[Opening THE DATA section]
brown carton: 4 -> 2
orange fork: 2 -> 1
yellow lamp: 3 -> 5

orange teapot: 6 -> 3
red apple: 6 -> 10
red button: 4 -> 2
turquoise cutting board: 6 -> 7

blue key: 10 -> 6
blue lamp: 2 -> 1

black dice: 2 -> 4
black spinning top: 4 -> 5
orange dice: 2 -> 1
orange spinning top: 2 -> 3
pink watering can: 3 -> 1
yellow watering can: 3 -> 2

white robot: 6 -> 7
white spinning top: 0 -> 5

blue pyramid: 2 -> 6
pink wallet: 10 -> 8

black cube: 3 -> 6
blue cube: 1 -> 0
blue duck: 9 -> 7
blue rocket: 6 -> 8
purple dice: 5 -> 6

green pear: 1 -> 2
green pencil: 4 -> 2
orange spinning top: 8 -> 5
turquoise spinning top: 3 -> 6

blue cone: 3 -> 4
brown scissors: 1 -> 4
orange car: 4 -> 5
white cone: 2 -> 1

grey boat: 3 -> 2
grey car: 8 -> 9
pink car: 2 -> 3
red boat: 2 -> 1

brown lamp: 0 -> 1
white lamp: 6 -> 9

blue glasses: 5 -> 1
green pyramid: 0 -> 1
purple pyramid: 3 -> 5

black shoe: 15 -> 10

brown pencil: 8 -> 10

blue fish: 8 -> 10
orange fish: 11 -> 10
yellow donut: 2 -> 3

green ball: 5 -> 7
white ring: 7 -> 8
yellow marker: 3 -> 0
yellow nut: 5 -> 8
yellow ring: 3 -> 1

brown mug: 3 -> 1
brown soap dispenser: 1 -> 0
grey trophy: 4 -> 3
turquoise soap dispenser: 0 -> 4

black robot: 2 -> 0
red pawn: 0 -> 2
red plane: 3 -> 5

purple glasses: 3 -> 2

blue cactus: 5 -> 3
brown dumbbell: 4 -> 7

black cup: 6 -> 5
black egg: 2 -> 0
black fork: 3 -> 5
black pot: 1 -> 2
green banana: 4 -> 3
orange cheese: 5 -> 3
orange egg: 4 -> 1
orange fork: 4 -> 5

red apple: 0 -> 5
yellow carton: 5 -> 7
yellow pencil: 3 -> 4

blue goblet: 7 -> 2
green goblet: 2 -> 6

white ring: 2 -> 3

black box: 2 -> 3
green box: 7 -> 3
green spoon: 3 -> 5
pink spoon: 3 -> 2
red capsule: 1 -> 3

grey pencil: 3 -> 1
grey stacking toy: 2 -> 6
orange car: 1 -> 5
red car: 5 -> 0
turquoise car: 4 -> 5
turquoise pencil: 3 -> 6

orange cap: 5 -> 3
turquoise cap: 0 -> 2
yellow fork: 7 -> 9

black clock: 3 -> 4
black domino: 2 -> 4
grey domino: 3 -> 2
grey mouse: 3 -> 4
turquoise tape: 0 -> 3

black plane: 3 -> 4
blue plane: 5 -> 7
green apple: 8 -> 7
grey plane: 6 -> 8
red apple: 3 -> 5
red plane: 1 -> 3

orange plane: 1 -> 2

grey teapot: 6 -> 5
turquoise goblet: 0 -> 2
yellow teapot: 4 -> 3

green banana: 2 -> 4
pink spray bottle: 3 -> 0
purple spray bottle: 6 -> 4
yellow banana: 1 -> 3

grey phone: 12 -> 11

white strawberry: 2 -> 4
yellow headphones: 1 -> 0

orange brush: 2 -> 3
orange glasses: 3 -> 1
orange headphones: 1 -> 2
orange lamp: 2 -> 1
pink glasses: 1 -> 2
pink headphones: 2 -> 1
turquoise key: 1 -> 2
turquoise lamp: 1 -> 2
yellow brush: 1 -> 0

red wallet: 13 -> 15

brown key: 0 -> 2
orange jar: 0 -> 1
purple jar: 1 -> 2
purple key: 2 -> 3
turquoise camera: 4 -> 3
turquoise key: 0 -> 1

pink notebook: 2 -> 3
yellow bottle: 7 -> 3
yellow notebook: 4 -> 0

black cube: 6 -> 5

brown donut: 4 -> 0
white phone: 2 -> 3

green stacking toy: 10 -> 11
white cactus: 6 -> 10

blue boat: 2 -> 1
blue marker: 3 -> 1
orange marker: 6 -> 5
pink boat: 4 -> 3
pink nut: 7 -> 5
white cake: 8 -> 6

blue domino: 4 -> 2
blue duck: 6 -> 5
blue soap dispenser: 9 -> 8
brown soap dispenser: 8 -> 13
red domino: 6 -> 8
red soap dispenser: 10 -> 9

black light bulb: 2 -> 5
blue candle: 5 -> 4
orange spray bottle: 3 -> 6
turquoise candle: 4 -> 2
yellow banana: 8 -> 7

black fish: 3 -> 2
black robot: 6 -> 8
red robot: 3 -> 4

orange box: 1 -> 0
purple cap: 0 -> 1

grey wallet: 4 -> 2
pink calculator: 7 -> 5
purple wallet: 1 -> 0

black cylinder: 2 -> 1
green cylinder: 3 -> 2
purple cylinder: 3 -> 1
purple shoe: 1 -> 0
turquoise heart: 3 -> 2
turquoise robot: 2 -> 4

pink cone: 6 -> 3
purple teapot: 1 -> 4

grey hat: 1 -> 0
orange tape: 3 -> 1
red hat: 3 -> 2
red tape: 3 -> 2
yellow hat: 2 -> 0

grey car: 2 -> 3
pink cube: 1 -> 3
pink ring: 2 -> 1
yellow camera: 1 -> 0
[Closing THE DATA section]
● AIM OF THE TASK:
Copy every line from the records that holds the string "fork".

● SOLUTION TO THE PROBLEM:
orange fork: 2 -> 1
black fork: 3 -> 5
orange fork: 4 -> 5
yellow fork: 7 -> 9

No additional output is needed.